When you have gone through the records below, state only how many lines include the word "headphones".
^^^^
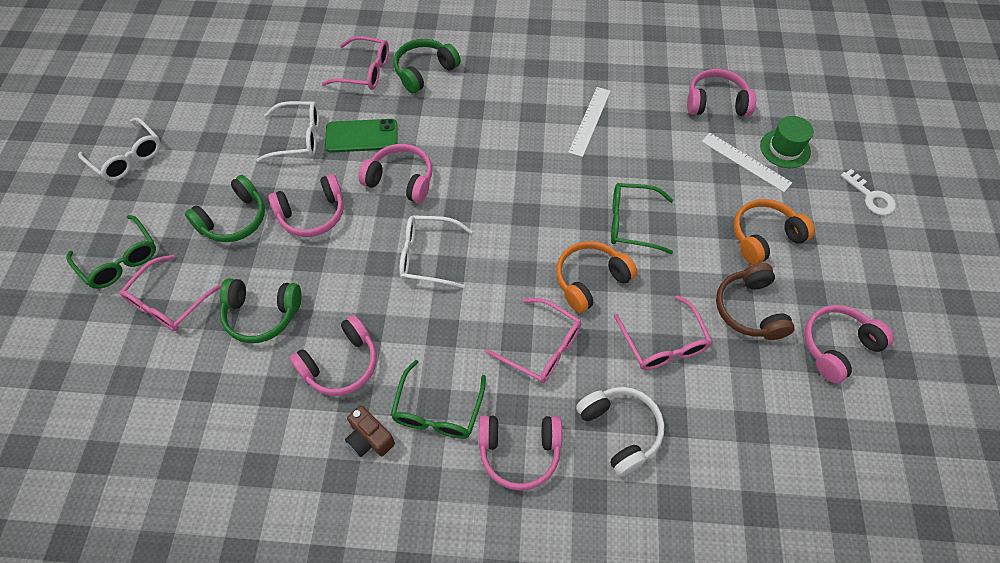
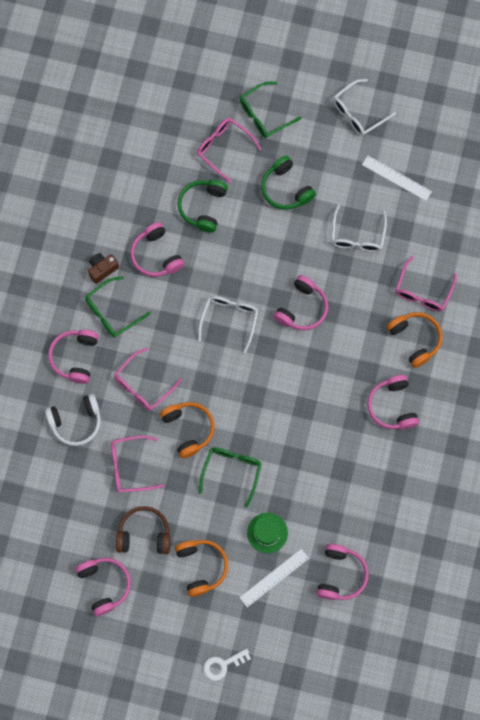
camera: 100 degrees right, 15 degrees up
pink headphones [268,174,344,237] -> pink headphones moved to [367,375,419,429]
green phone [325,119,398,153] -> none
green glasses [391,360,486,439] -> green glasses turned 60 degrees counterclockwise [85,276,151,338]
green headphones [394,39,461,94] -> orange headphones [387,312,442,368]
white ruler [568,87,611,157] -> white ruler moved to [362,156,432,201]
green hat [760,116,813,168] -> green hat moved to [247,513,288,553]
^^^^
**Answer area**
2